(Beginning of Extracted data)
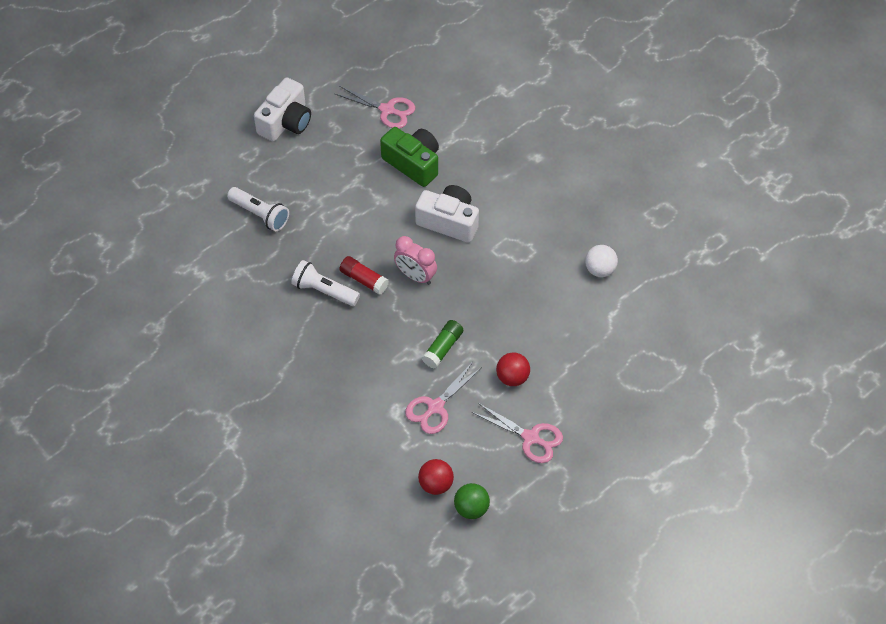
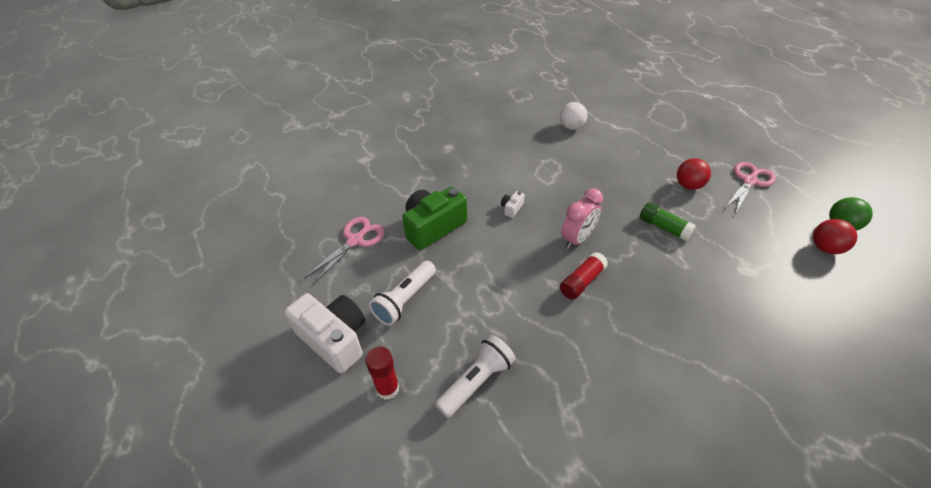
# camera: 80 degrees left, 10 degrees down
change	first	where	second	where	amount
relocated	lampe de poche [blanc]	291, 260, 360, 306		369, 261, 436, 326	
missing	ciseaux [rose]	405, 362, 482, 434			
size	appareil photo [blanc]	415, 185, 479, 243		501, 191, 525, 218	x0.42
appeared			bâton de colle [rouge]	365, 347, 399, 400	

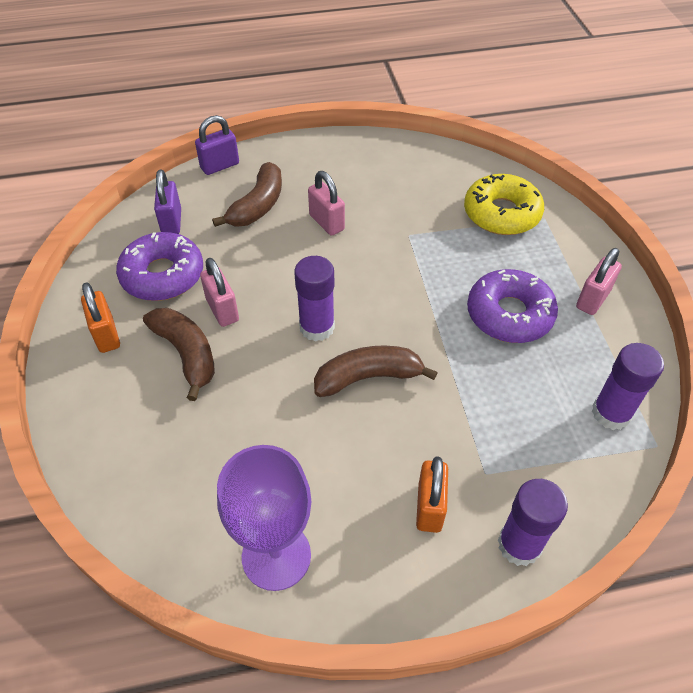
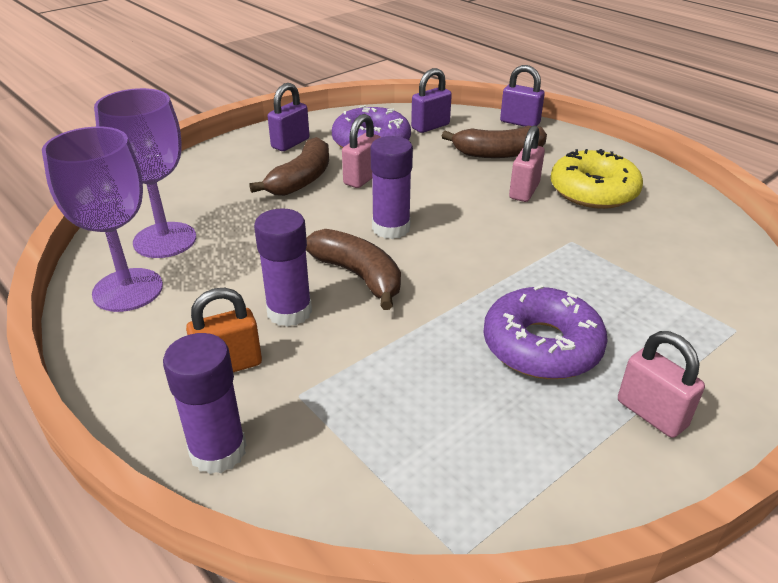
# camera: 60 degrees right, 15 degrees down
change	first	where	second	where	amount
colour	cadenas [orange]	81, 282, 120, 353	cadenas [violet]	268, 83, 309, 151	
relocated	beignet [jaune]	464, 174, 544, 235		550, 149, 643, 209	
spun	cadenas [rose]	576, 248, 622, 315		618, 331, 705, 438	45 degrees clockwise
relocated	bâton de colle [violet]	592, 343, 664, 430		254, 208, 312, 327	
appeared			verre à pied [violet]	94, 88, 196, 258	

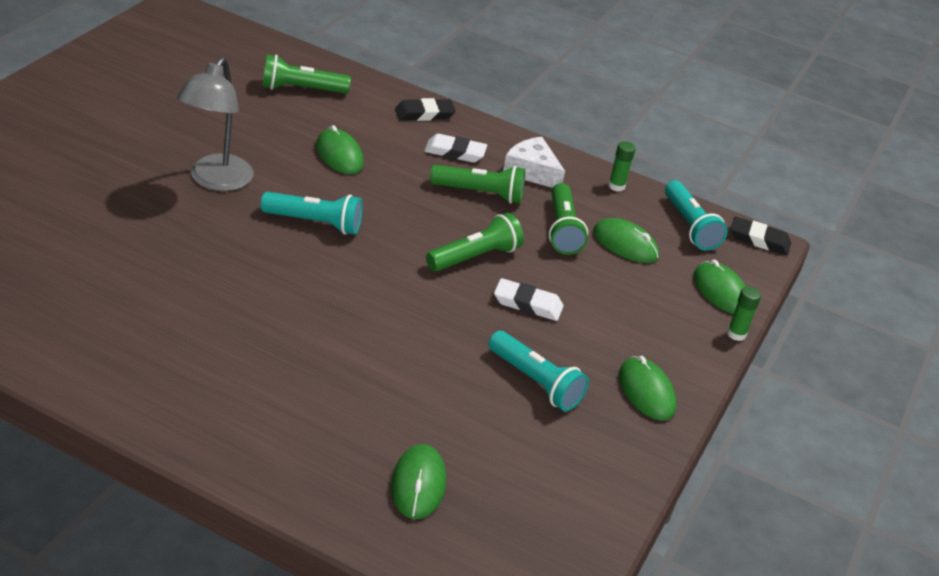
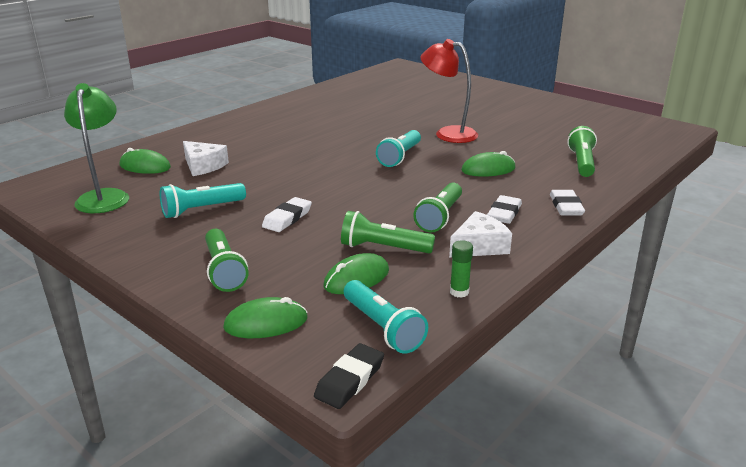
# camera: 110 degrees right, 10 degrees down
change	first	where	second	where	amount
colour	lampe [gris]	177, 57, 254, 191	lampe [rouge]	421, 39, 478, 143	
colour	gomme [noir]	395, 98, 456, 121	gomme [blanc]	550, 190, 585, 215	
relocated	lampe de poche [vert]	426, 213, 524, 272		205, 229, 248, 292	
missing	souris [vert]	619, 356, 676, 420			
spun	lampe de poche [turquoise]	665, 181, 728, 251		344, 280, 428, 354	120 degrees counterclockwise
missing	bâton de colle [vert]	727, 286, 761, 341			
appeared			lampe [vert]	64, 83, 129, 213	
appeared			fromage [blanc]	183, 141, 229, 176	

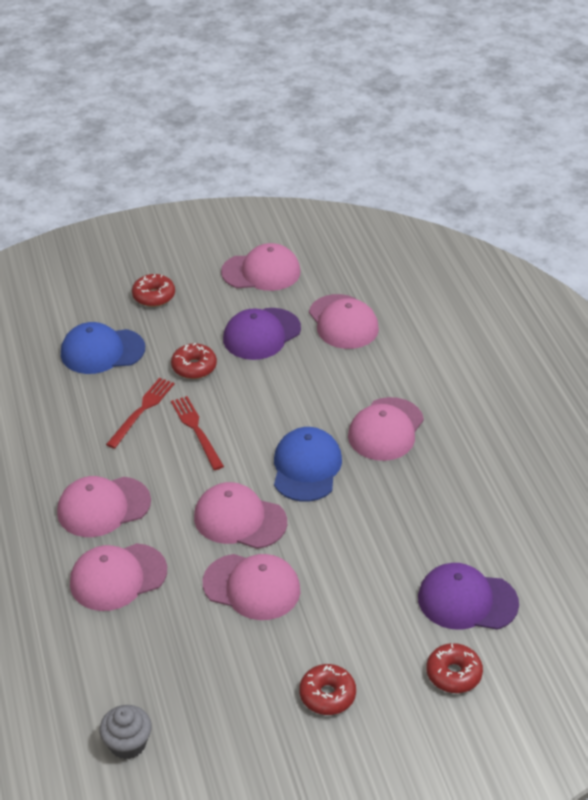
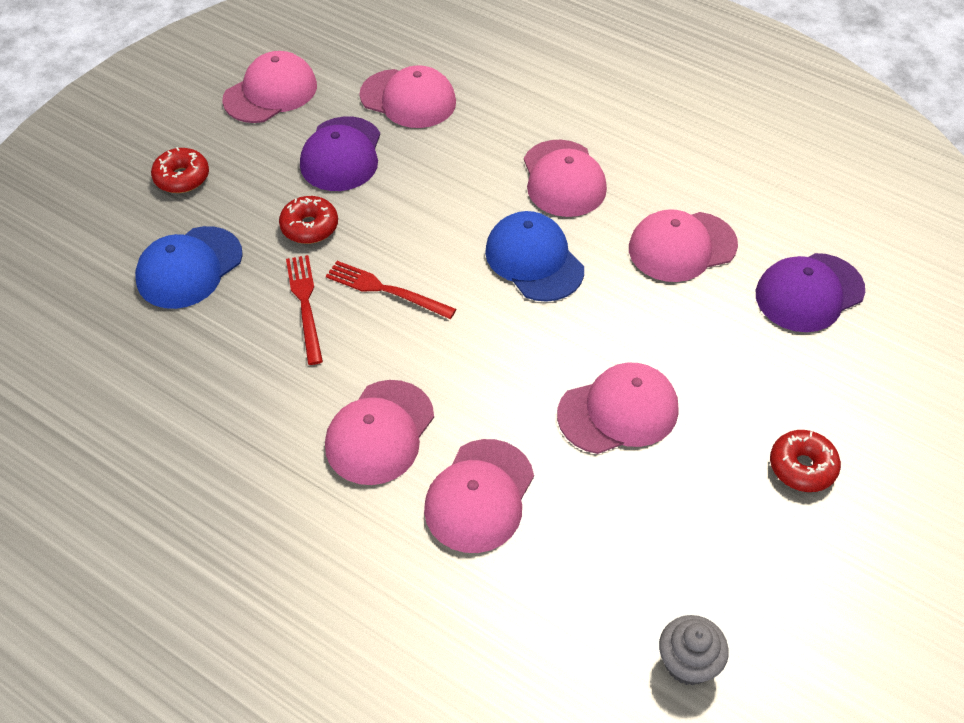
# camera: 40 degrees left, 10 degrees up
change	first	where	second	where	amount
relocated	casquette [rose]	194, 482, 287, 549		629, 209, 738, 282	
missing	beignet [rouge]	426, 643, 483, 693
(End of Extracted data)
=== Required action ===
Transcribe the records above exactly, skipping pictures.

=== Output for this task ===
# camera: 80 degrees left, 10 degrees down
change	first	where	second	where	amount
relocated	lampe de poche [blanc]	291, 260, 360, 306		369, 261, 436, 326	
missing	ciseaux [rose]	405, 362, 482, 434			
size	appareil photo [blanc]	415, 185, 479, 243		501, 191, 525, 218	x0.42
appeared			bâton de colle [rouge]	365, 347, 399, 400	

# camera: 60 degrees right, 15 degrees down
change	first	where	second	where	amount
colour	cadenas [orange]	81, 282, 120, 353	cadenas [violet]	268, 83, 309, 151	
relocated	beignet [jaune]	464, 174, 544, 235		550, 149, 643, 209	
spun	cadenas [rose]	576, 248, 622, 315		618, 331, 705, 438	45 degrees clockwise
relocated	bâton de colle [violet]	592, 343, 664, 430		254, 208, 312, 327	
appeared			verre à pied [violet]	94, 88, 196, 258	

# camera: 110 degrees right, 10 degrees down
change	first	where	second	where	amount
colour	lampe [gris]	177, 57, 254, 191	lampe [rouge]	421, 39, 478, 143	
colour	gomme [noir]	395, 98, 456, 121	gomme [blanc]	550, 190, 585, 215	
relocated	lampe de poche [vert]	426, 213, 524, 272		205, 229, 248, 292	
missing	souris [vert]	619, 356, 676, 420			
spun	lampe de poche [turquoise]	665, 181, 728, 251		344, 280, 428, 354	120 degrees counterclockwise
missing	bâton de colle [vert]	727, 286, 761, 341			
appeared			lampe [vert]	64, 83, 129, 213	
appeared			fromage [blanc]	183, 141, 229, 176	

# camera: 40 degrees left, 10 degrees up
change	first	where	second	where	amount
relocated	casquette [rose]	194, 482, 287, 549		629, 209, 738, 282	
missing	beignet [rouge]	426, 643, 483, 693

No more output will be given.